* **Aim of the task**
From the line below that contains "camera: 15 degrees left, 5 degrees up" to the line that contains "(625, 265) = (894, 335): blue", repeat every line exactly, both ends included, and nothing else.

* **Data records**

---+---

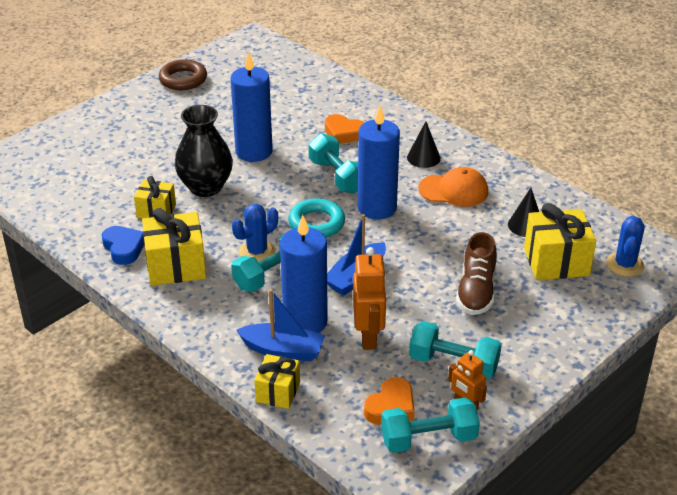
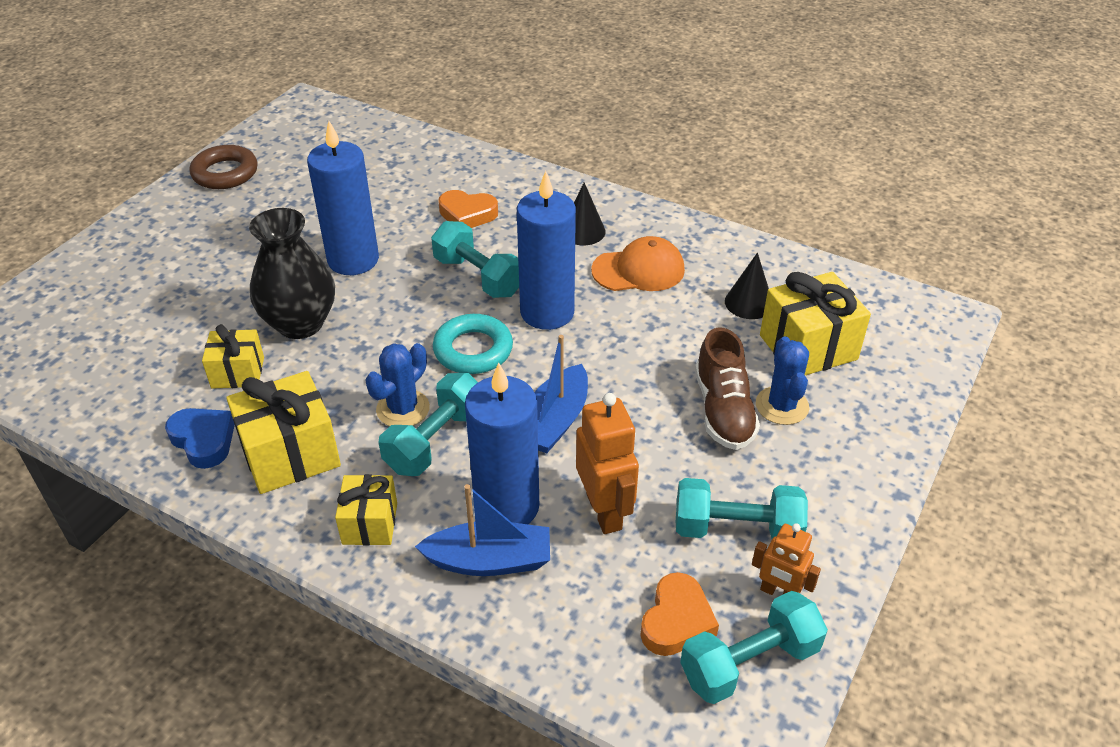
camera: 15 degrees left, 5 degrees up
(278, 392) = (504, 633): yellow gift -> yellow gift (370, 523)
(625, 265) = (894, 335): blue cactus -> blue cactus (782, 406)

---+---

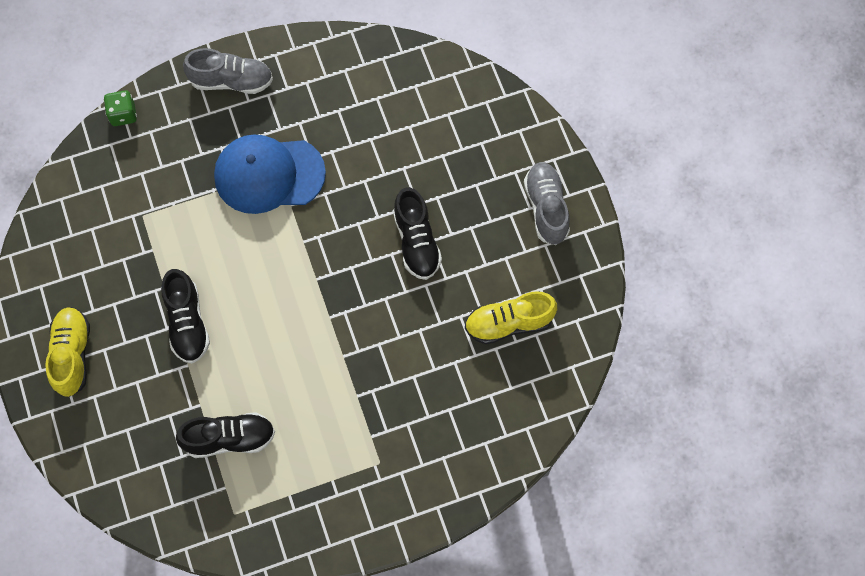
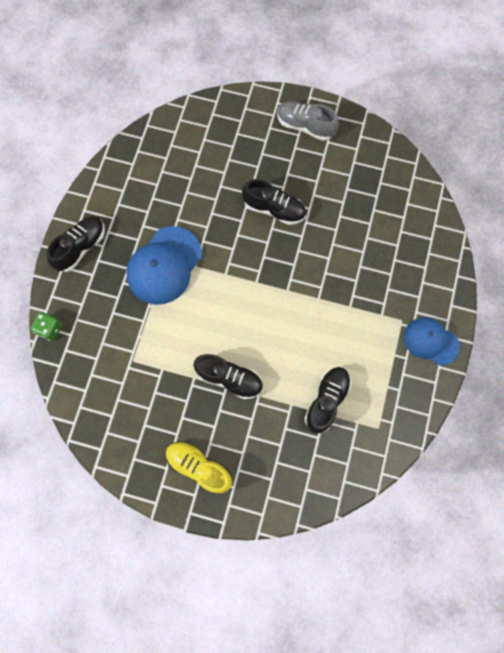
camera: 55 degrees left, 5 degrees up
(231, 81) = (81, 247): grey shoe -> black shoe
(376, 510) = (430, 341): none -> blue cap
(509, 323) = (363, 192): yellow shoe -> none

---+---

* **Solution to the exercise**
camera: 15 degrees left, 5 degrees up
(278, 392) = (504, 633): yellow gift -> yellow gift (370, 523)
(625, 265) = (894, 335): blue cactus -> blue cactus (782, 406)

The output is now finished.